**WORK TO BE COMPLETED**
All that is wanted is the exact text of the lines below from the one with "none -> yellow lemon [95,338,144,373]" through the one with "orange pawn [906,368,949,427]", inclusive, minus any pictures.

**DATA SUPPLIED**

........

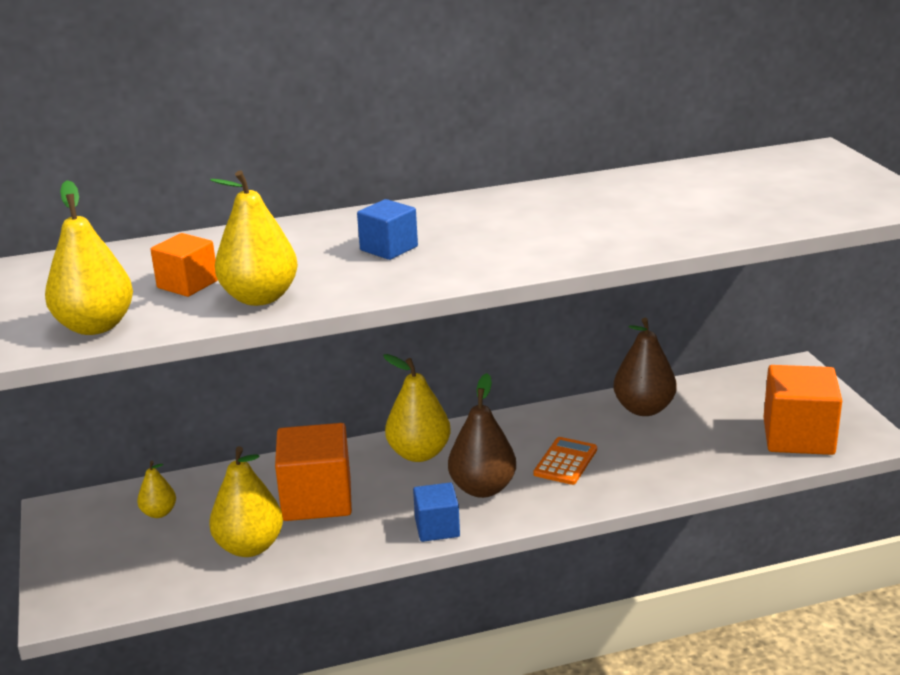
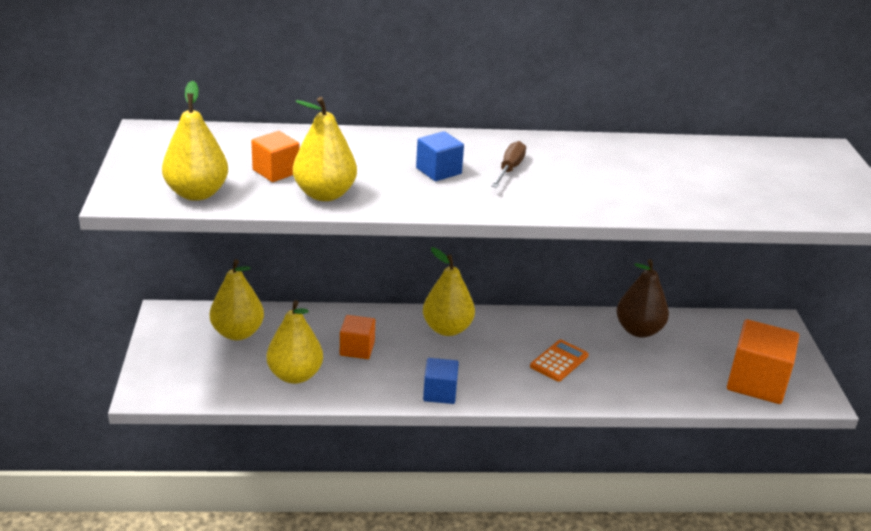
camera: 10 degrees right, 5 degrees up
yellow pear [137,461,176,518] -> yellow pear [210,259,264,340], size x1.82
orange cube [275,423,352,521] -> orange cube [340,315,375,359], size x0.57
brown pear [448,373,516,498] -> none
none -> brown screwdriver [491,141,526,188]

........

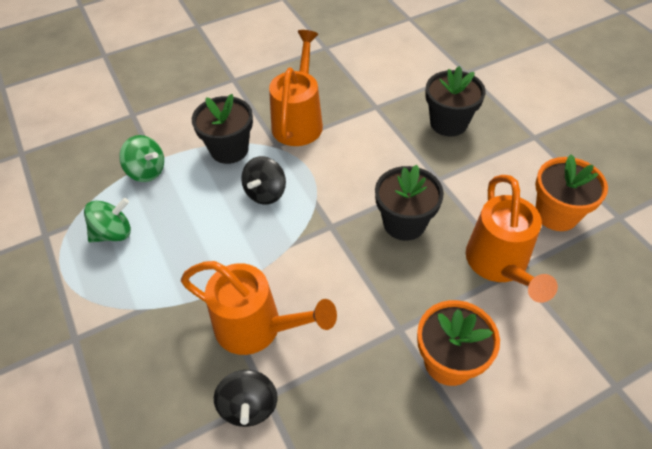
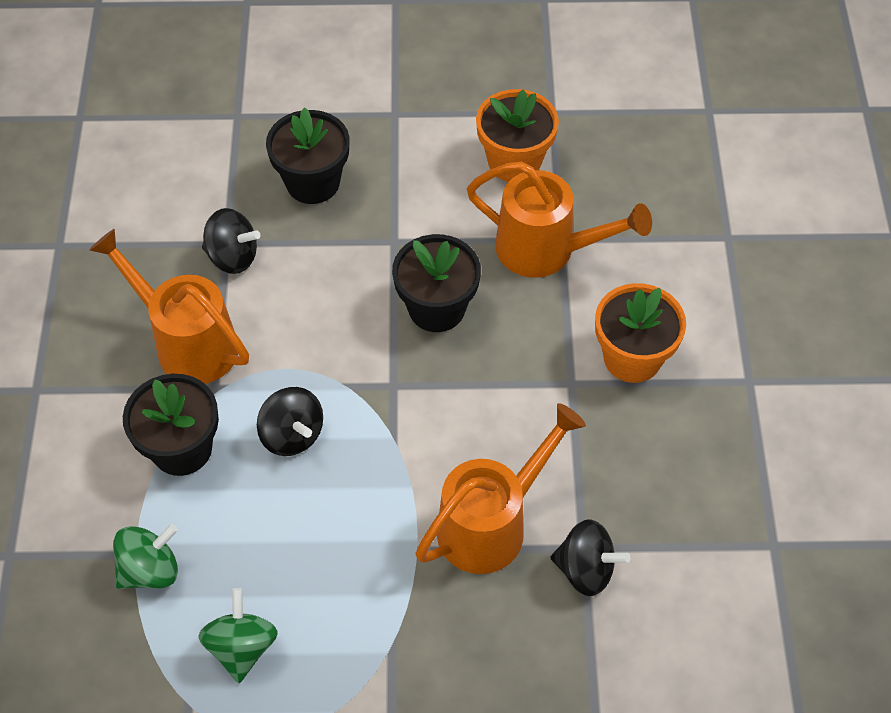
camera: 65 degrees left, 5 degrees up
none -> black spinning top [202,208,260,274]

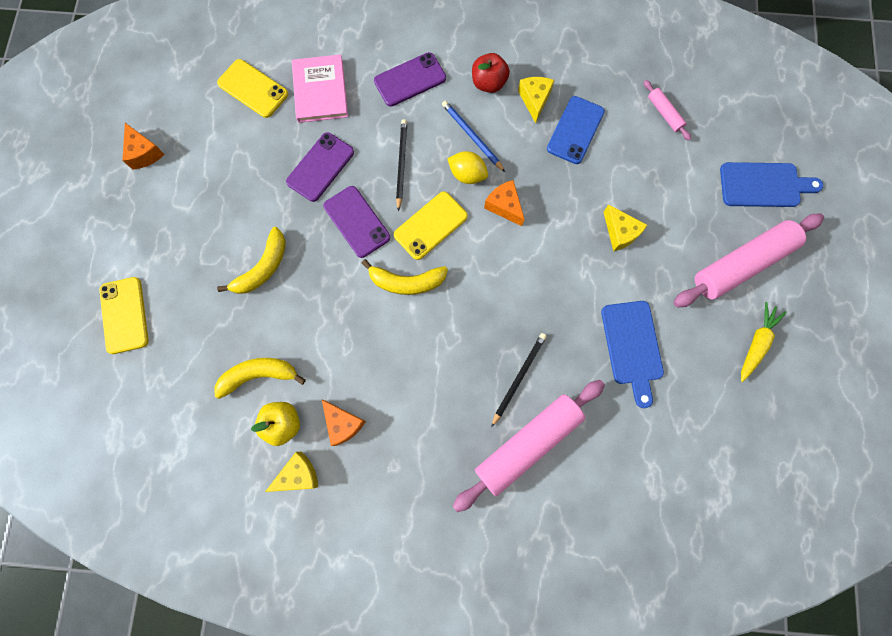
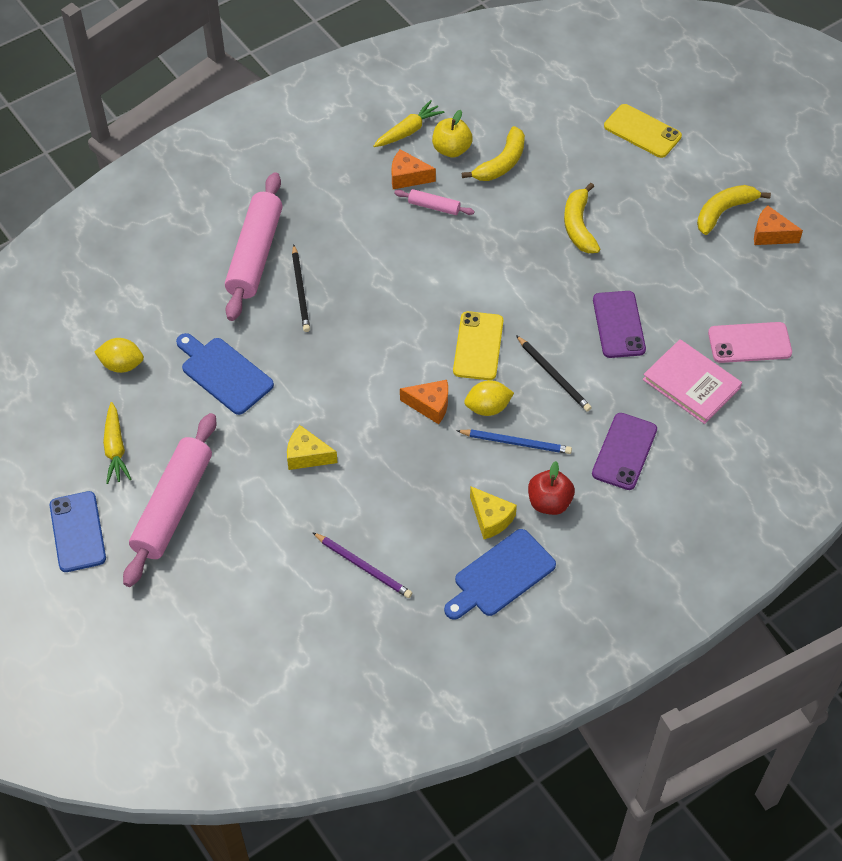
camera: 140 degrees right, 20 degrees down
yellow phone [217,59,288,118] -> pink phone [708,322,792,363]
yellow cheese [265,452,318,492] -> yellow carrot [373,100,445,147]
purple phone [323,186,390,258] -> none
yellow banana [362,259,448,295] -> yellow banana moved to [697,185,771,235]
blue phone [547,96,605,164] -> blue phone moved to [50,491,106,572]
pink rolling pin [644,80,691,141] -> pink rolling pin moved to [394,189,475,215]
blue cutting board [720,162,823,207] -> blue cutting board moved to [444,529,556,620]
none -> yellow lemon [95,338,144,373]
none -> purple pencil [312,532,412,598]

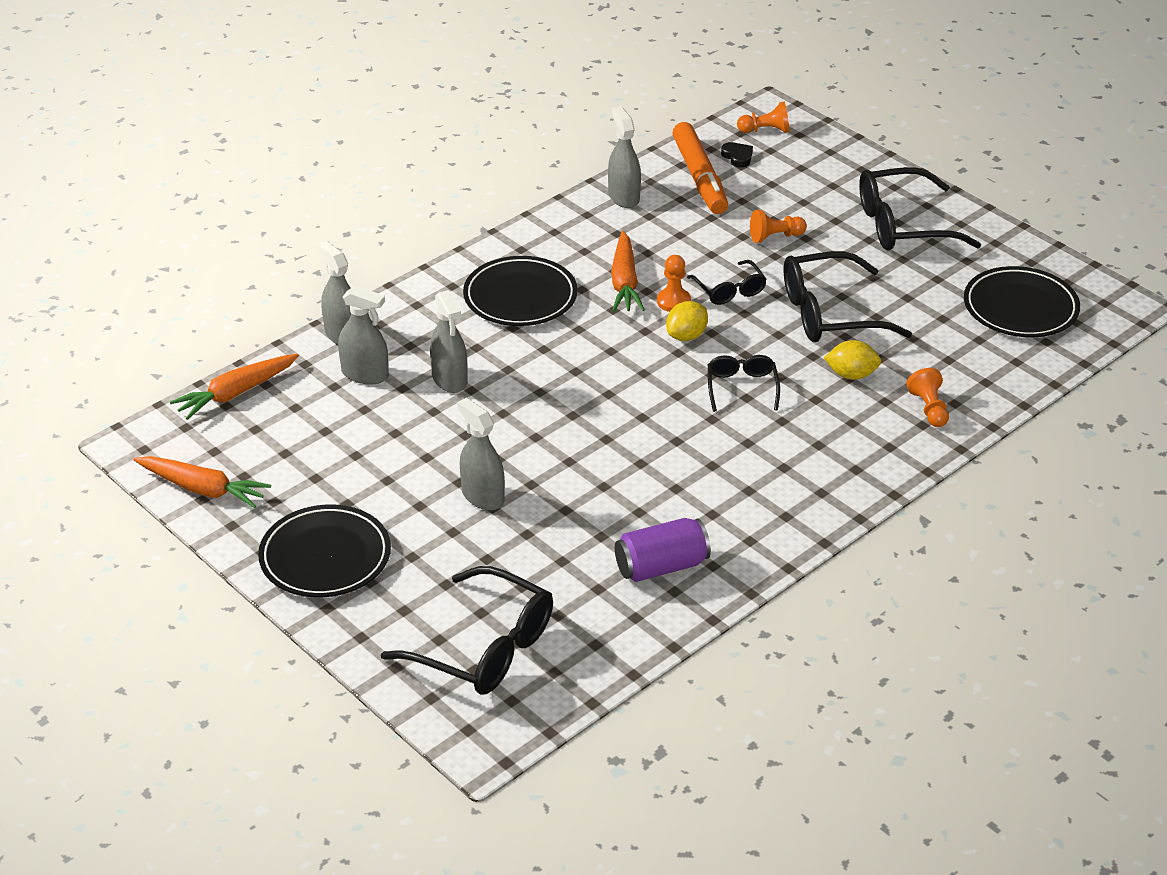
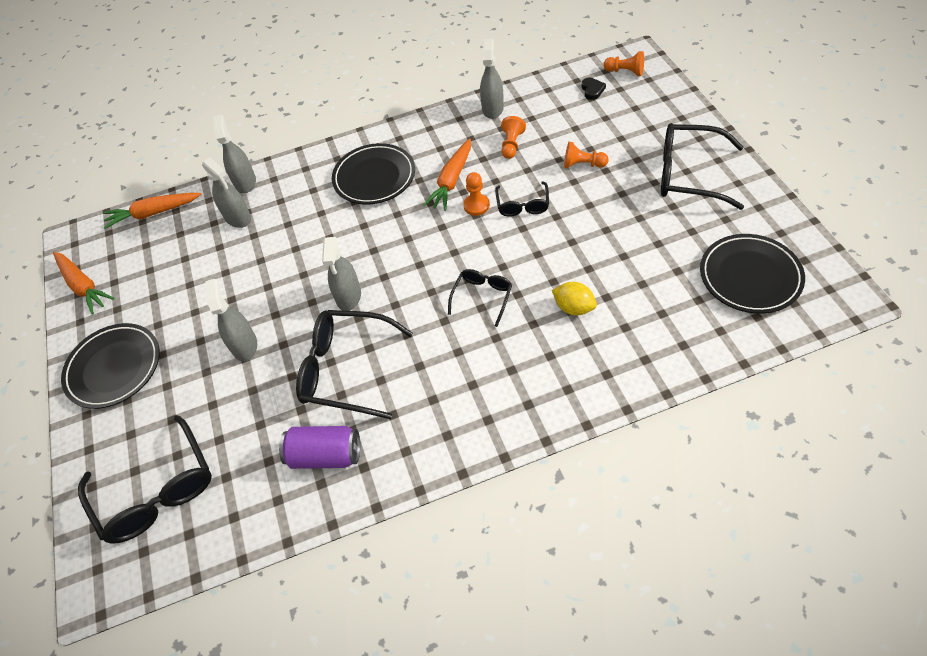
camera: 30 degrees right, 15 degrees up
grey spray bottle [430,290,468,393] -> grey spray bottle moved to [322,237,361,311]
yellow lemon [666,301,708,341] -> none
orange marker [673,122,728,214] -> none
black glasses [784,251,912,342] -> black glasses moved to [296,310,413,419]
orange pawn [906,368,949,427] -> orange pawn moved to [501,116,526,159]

........

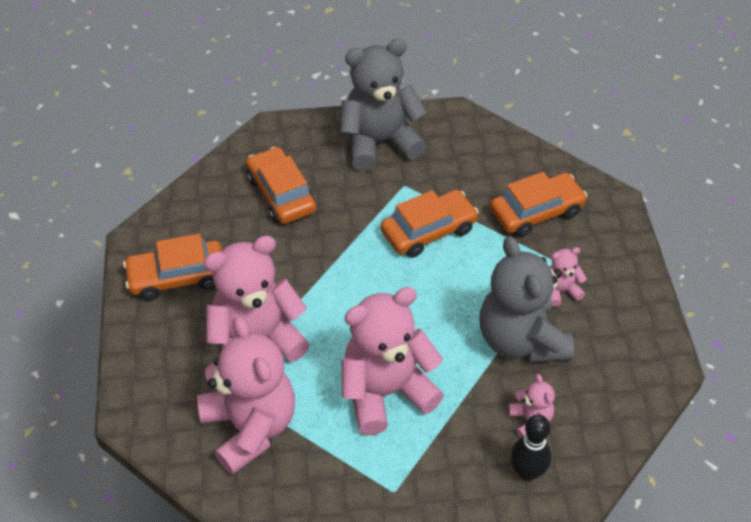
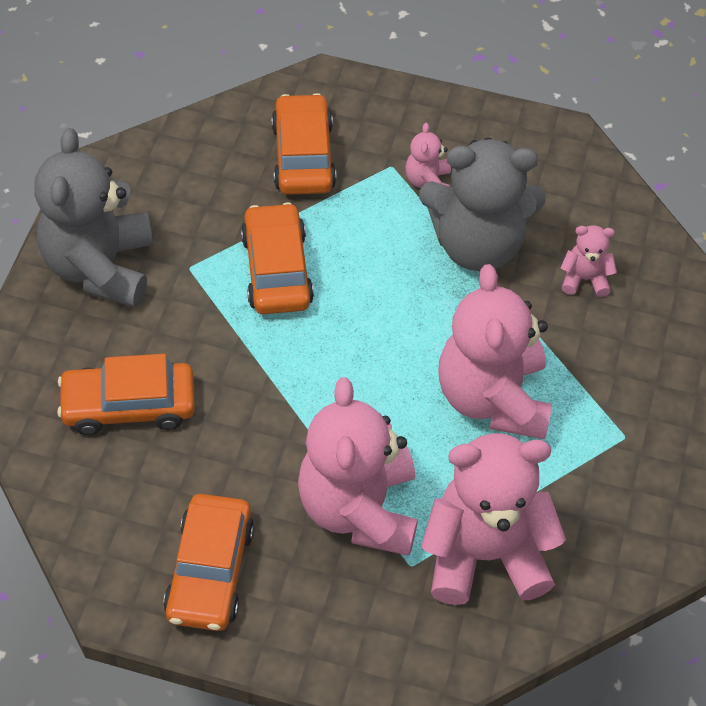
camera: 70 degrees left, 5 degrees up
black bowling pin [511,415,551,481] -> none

........

**EXERCISE RESULT**
none -> yellow lemon [95,338,144,373]
none -> purple pencil [312,532,412,598]

camera: 30 degrees right, 15 degrees up
grey spray bottle [430,290,468,393] -> grey spray bottle moved to [322,237,361,311]
yellow lemon [666,301,708,341] -> none
orange marker [673,122,728,214] -> none
black glasses [784,251,912,342] -> black glasses moved to [296,310,413,419]
orange pawn [906,368,949,427] -> orange pawn moved to [501,116,526,159]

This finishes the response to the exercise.